● Solicitud
Selecciona y copia cada línea de las entradas en la que aparezca la palabra "each".

***** Datos a utilizar

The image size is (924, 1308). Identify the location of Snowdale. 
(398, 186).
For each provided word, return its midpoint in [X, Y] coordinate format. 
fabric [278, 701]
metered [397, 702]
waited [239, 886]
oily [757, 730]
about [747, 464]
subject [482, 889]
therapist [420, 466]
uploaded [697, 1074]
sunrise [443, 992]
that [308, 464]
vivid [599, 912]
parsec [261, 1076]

**********

● Respuesta escrita
For each provided word, return its midpoint in [X, Y] coordinate format. 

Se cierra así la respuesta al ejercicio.